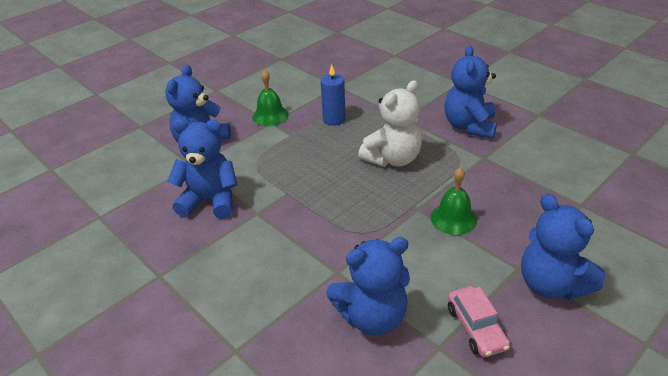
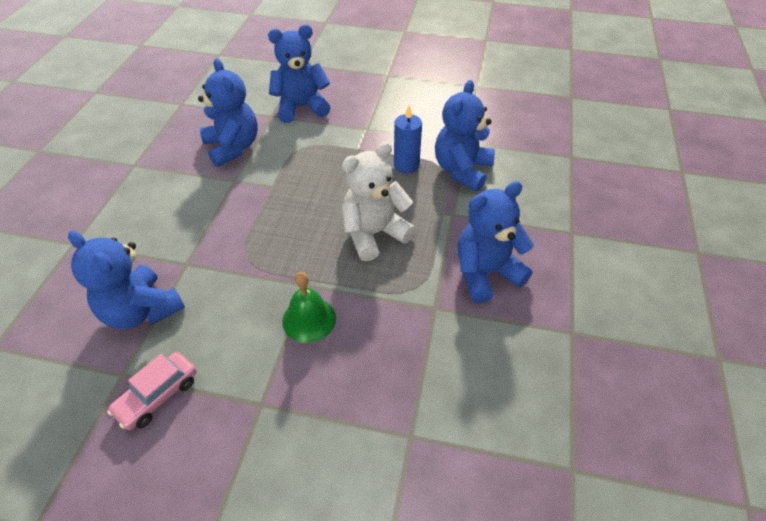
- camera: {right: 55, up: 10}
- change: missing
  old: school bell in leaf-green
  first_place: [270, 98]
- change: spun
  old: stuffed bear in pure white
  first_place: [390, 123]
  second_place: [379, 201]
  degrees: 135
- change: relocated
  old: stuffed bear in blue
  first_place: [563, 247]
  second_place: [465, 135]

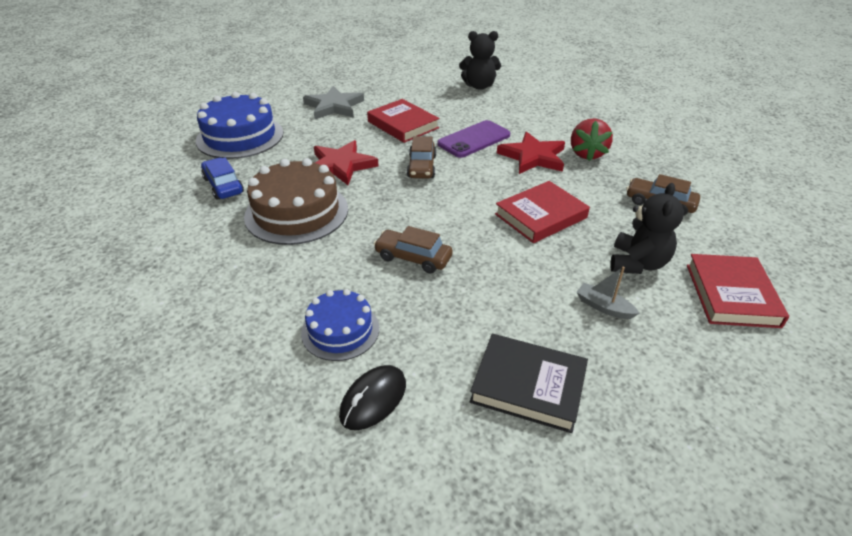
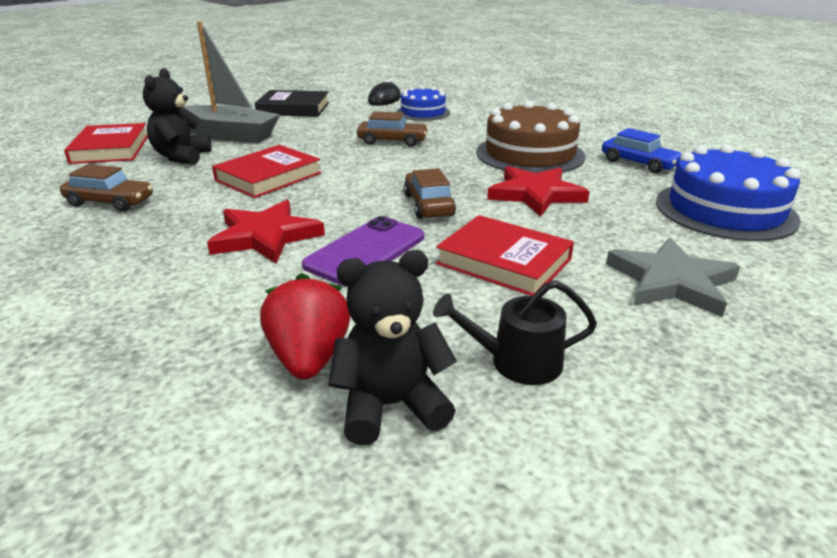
- camera: {right: 165, up: -10}
- change: relocated
  old: strawberry in crimson
  first_place: [592, 139]
  second_place: [305, 326]
- change: size
  old: toy boat in gray
  first_place: [608, 293]
  second_place: [231, 82]
  factor: 2.32
- change: appeared
  new: sprinkling can in ebony
  second_place: [515, 332]

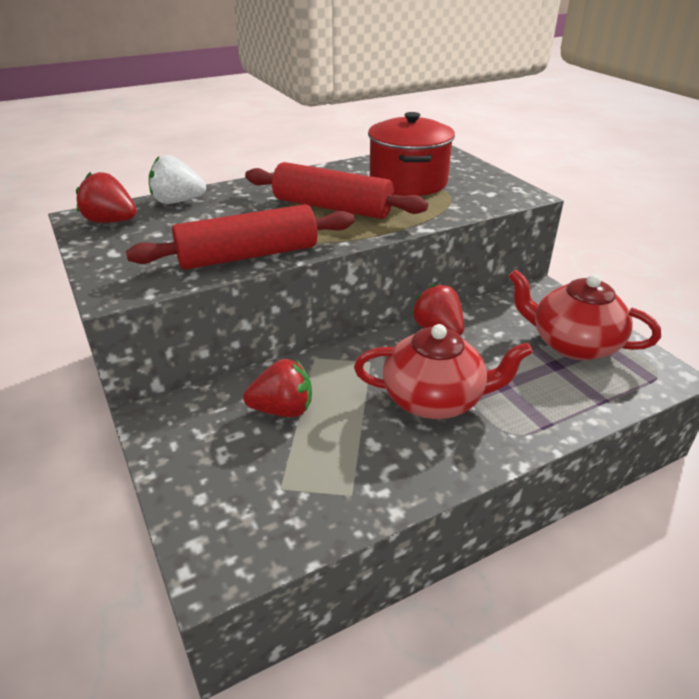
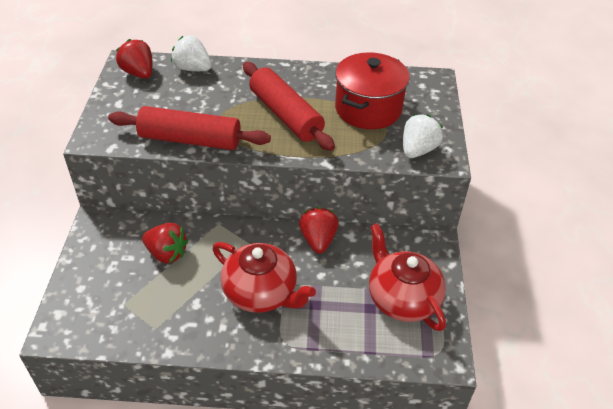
- camera: {right: 30, up: 10}
- change: appeared
  new: strawberry in pure white
  second_place: [423, 136]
######
### Requirement
Your task is to transcribe, exactly and without additions, every line from the one that contains "second_place: [515, 332]" to the end of the entries above, both included. Omit all pictures.

### Result of this exercise
  second_place: [515, 332]

- camera: {right: 30, up: 10}
- change: appeared
  new: strawberry in pure white
  second_place: [423, 136]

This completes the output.